Supplied data →
%%
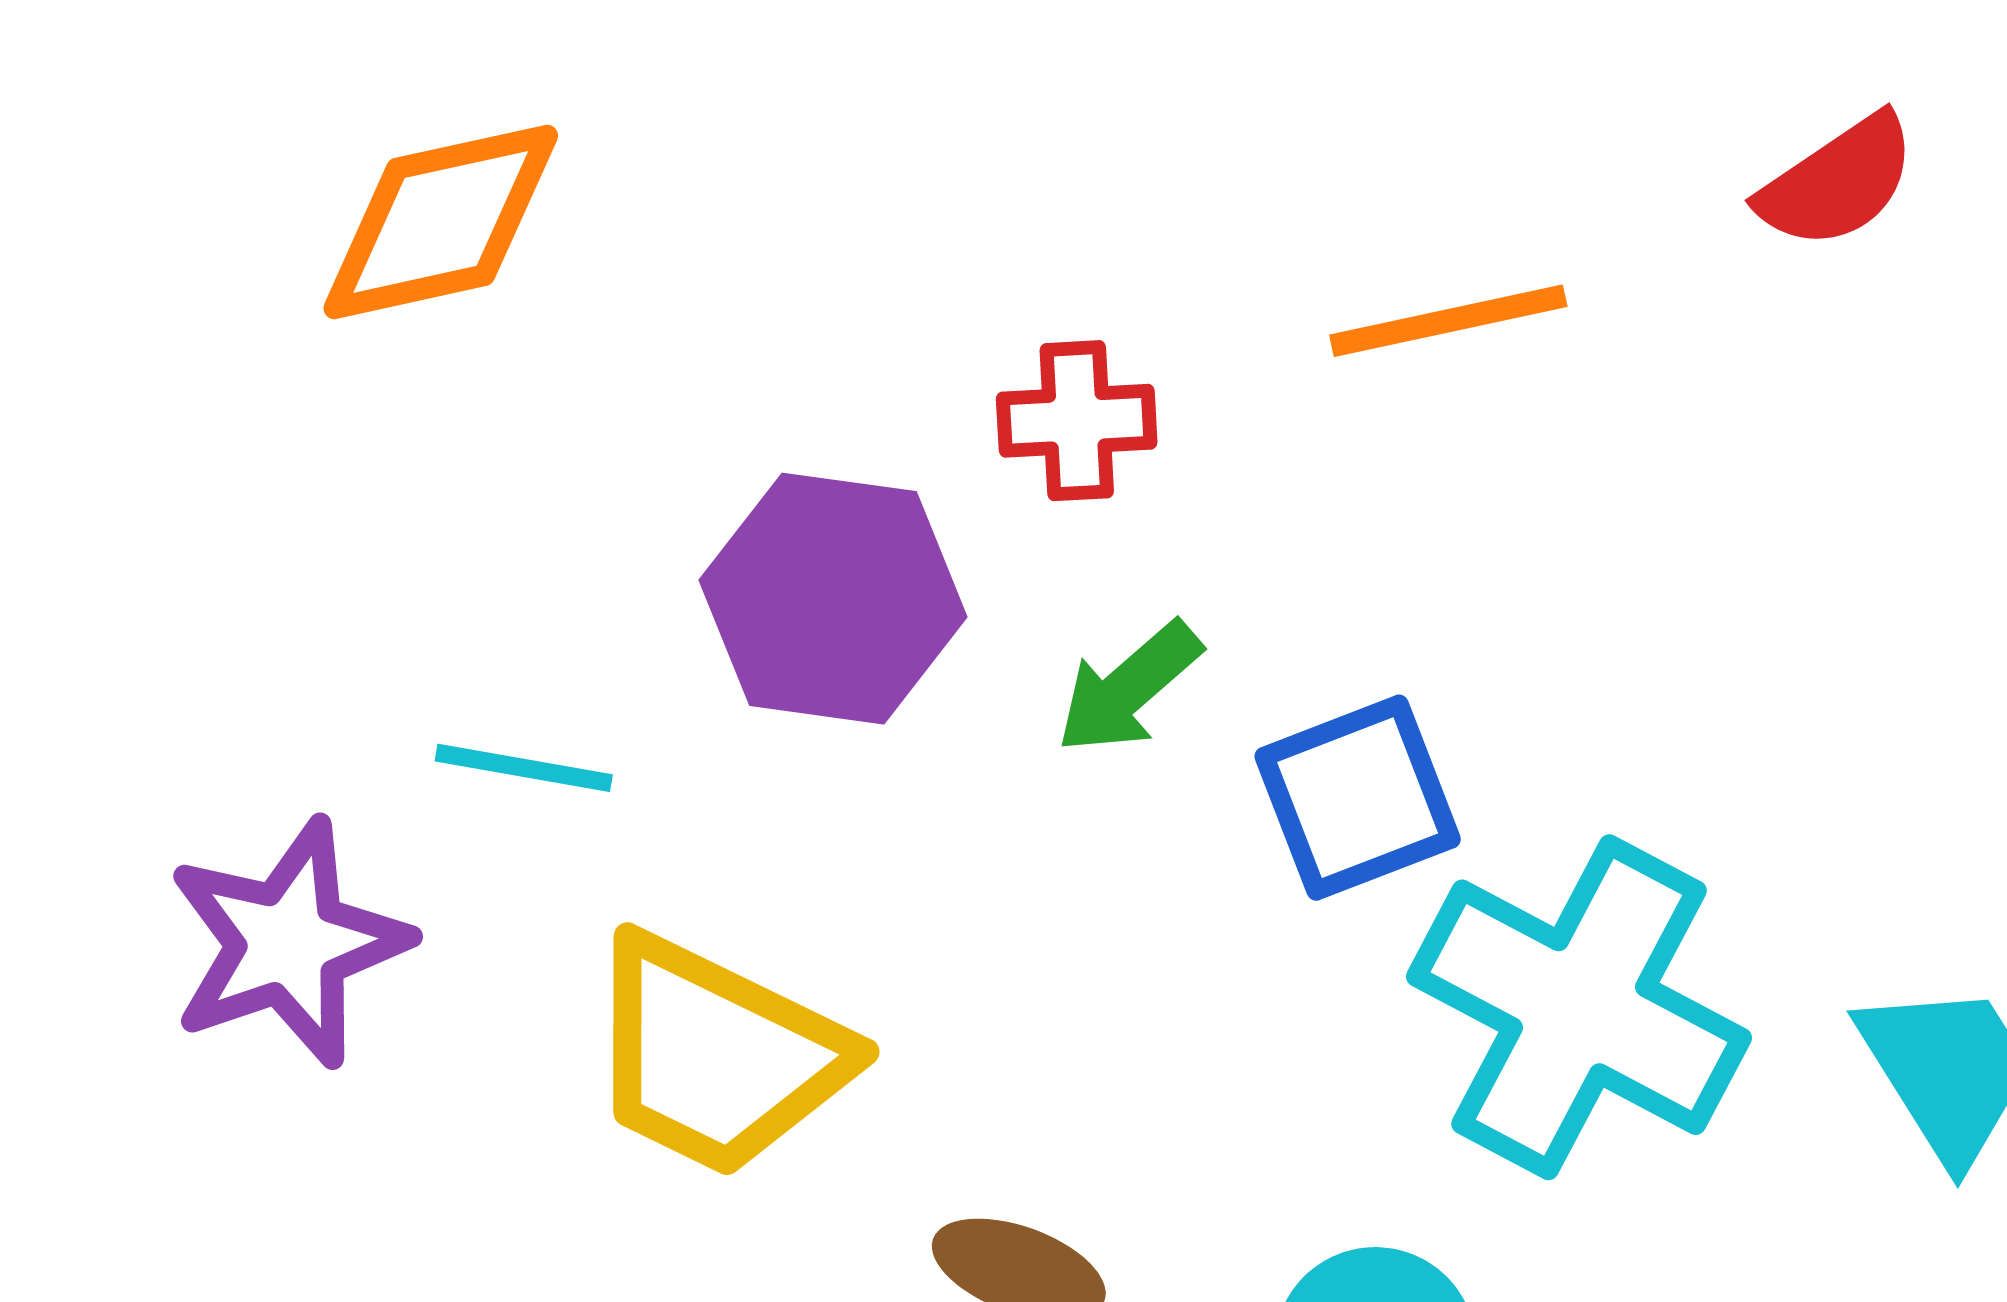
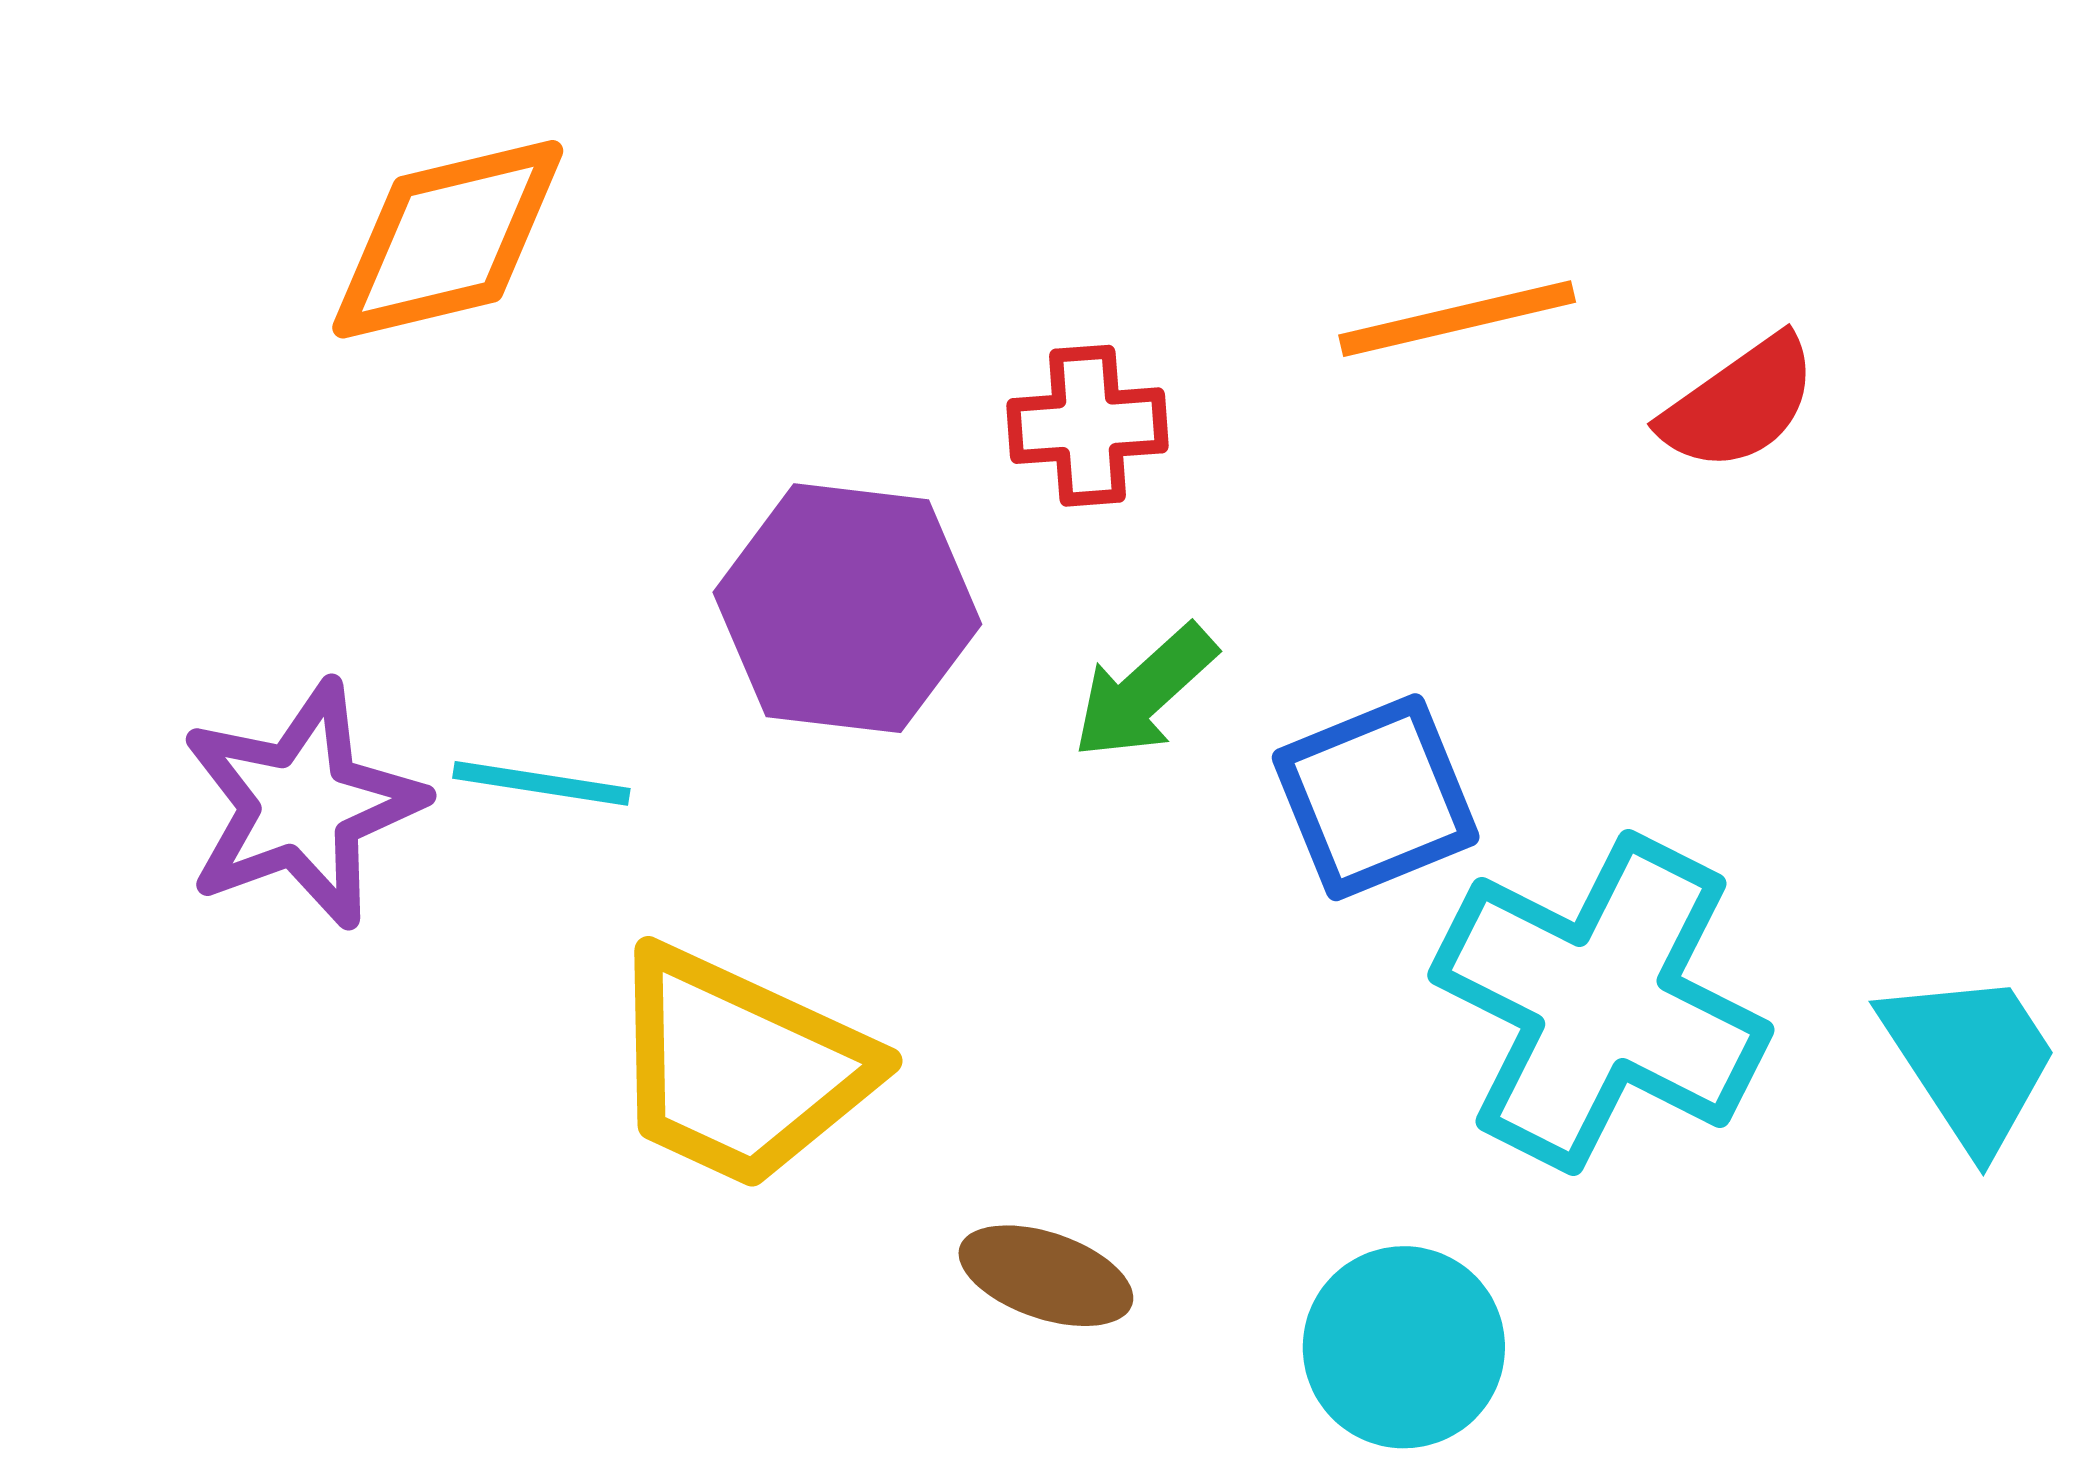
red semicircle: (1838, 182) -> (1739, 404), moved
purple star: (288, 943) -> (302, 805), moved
%%
%%
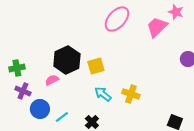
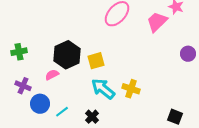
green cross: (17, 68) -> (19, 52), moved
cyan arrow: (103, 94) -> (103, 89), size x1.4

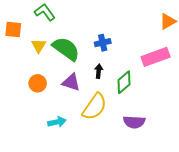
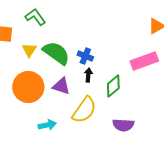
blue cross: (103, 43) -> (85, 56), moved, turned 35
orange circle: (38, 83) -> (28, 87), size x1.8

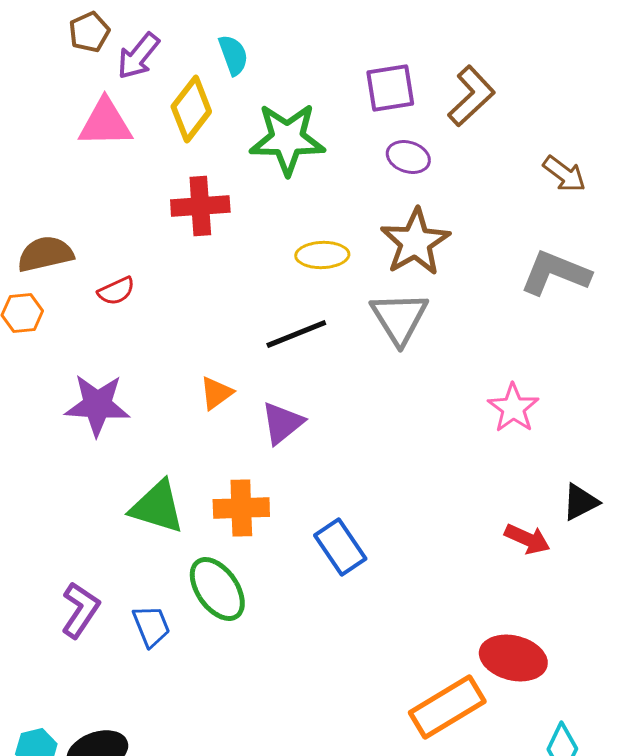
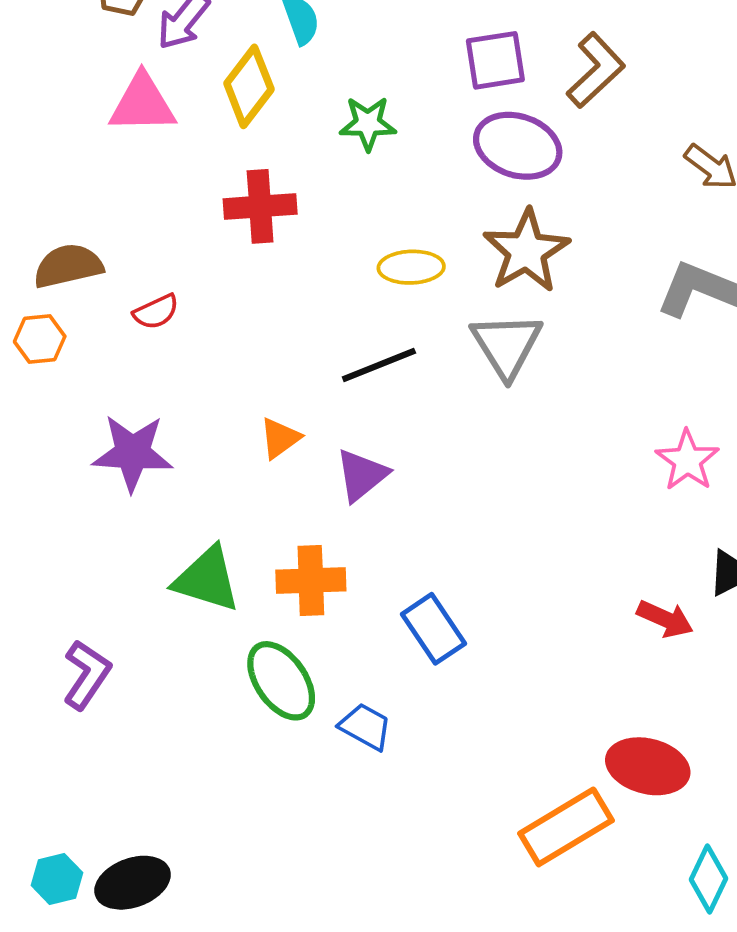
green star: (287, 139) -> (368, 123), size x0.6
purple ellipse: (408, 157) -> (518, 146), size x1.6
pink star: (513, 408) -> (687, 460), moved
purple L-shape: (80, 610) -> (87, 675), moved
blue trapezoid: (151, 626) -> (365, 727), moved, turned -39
%%
What is being asked →
Above are the records; copy exactly the lines from the one with "blue cross: (103, 43)" through the one with "blue trapezoid: (151, 626)", including both, and nothing more. Leave out pictures.

Problem solution →
blue cross: (103, 43) -> (85, 56), moved, turned 35
orange circle: (38, 83) -> (28, 87), size x1.8

green star: (287, 139) -> (368, 123), size x0.6
purple ellipse: (408, 157) -> (518, 146), size x1.6
pink star: (513, 408) -> (687, 460), moved
purple L-shape: (80, 610) -> (87, 675), moved
blue trapezoid: (151, 626) -> (365, 727), moved, turned -39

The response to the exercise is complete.